Data shown |

* * * * * * * * *

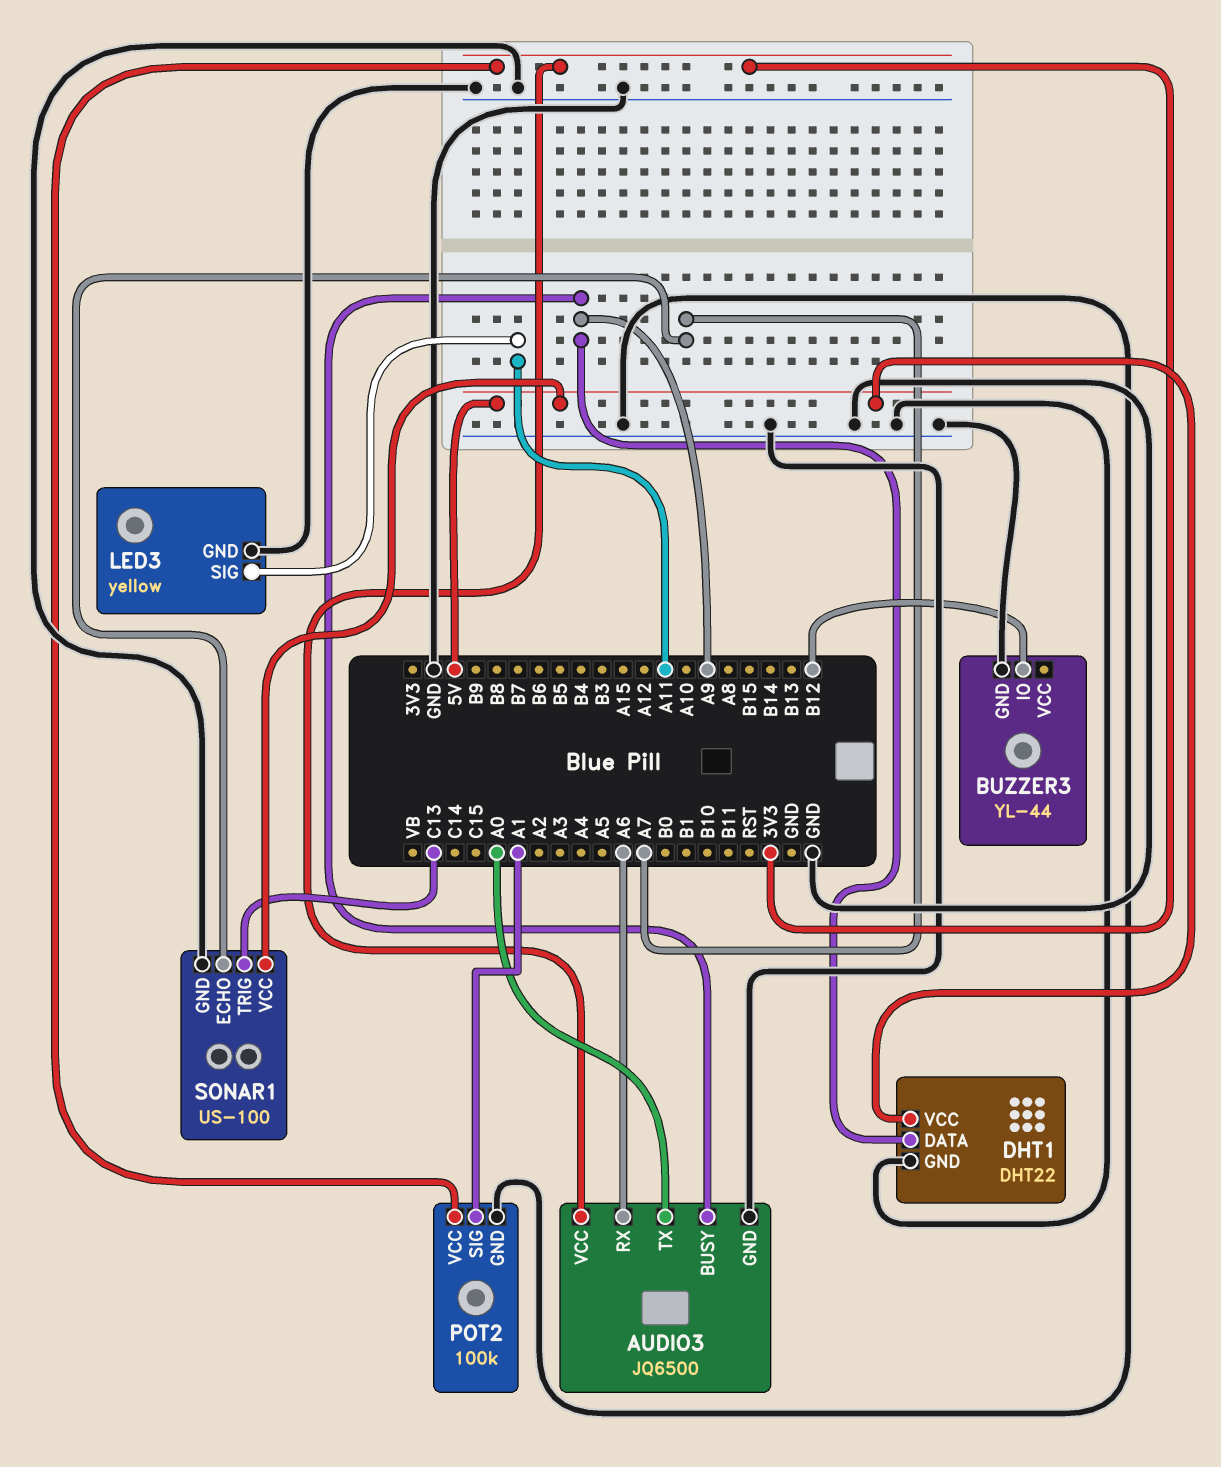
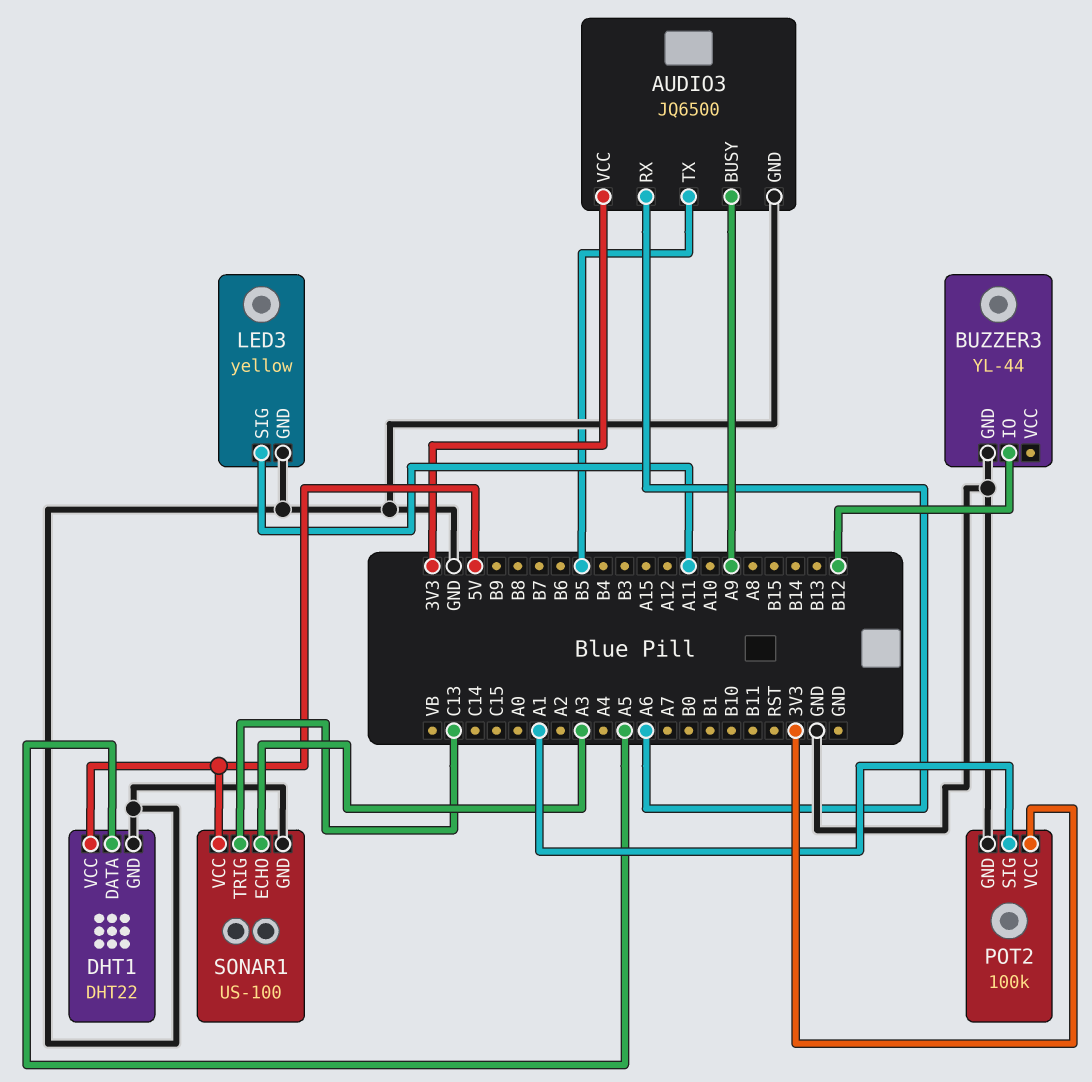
AUDIO3 pin TX: A0 -> B5
DHT1 pin DATA: A9 -> A5
SONAR1 pin ECHO: A7 -> A3

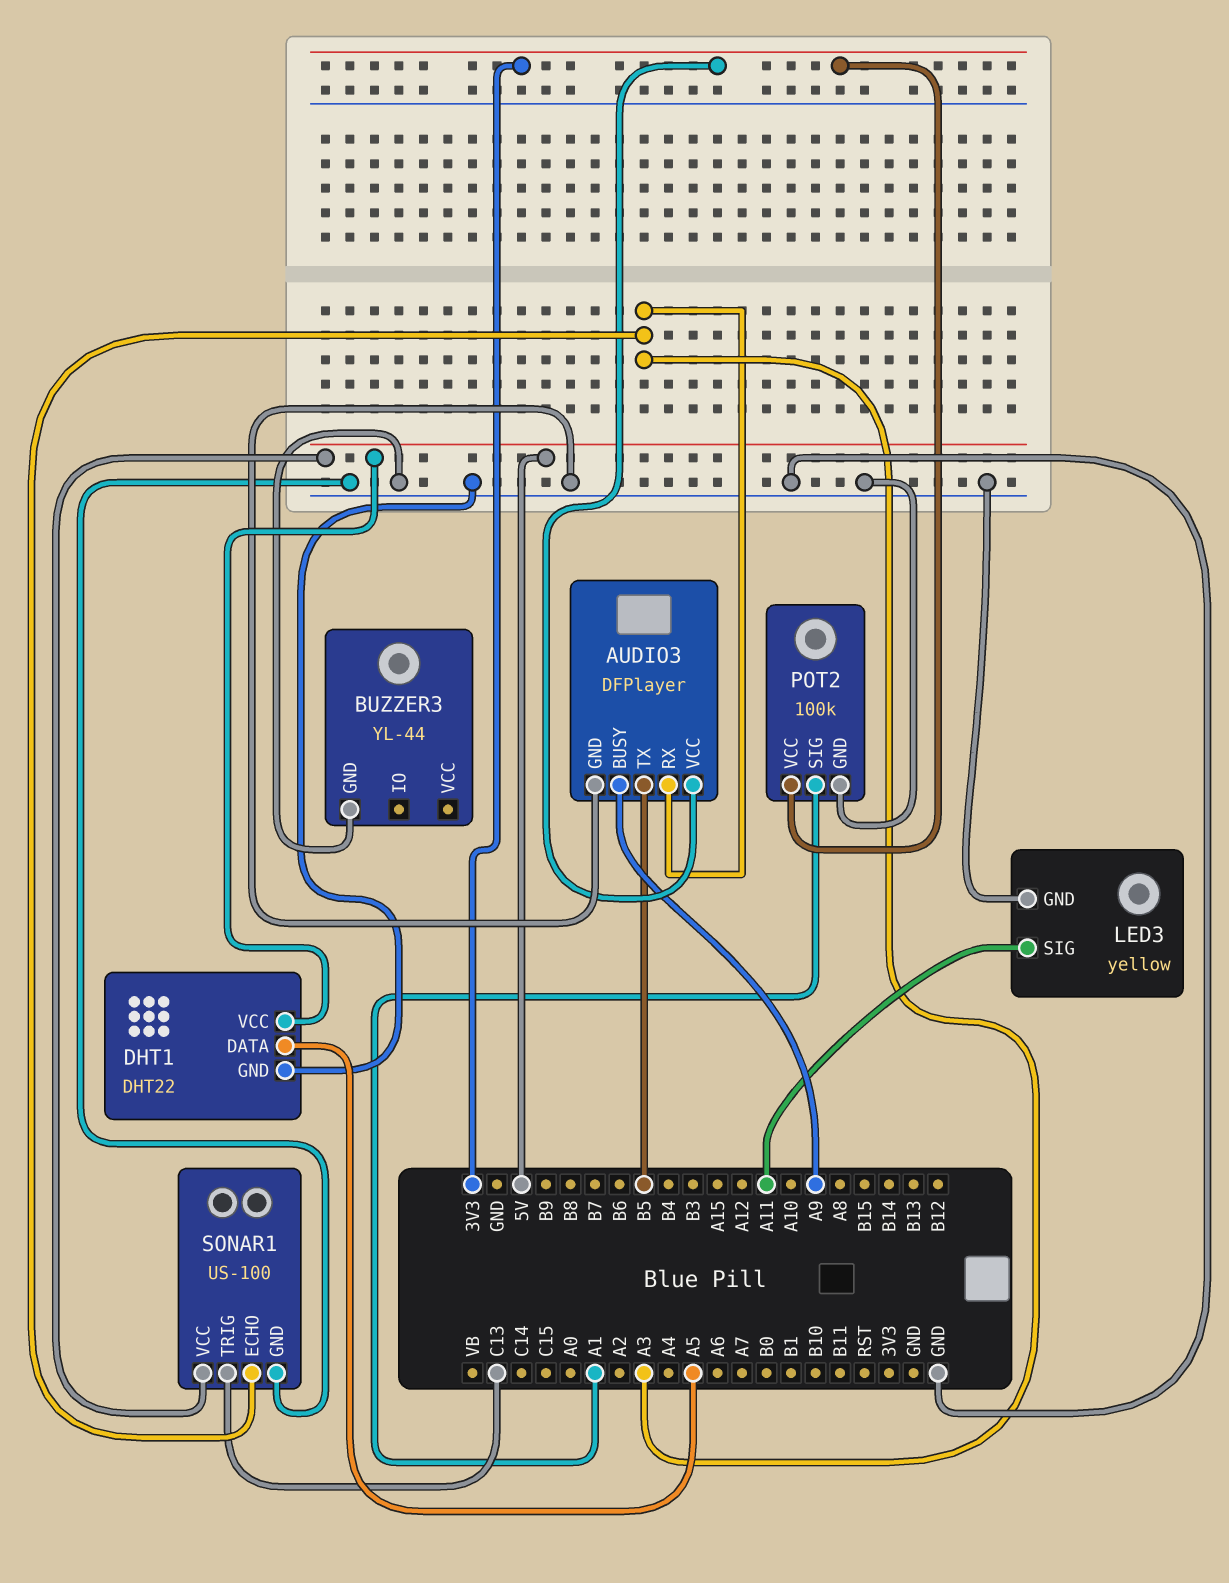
AUDIO3: JQ6500 -> DFPlayer
AUDIO3 pin RX: A6 -> A3
BUZZER3 pin IO: B12 -> none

* * * * * * * * *

What to produce |
Every entry, word for word, should be given again; the pictures are not part of the copy.

Result of this task |
AUDIO3 pin TX: A0 -> B5
DHT1 pin DATA: A9 -> A5
SONAR1 pin ECHO: A7 -> A3

AUDIO3: JQ6500 -> DFPlayer
AUDIO3 pin RX: A6 -> A3
BUZZER3 pin IO: B12 -> none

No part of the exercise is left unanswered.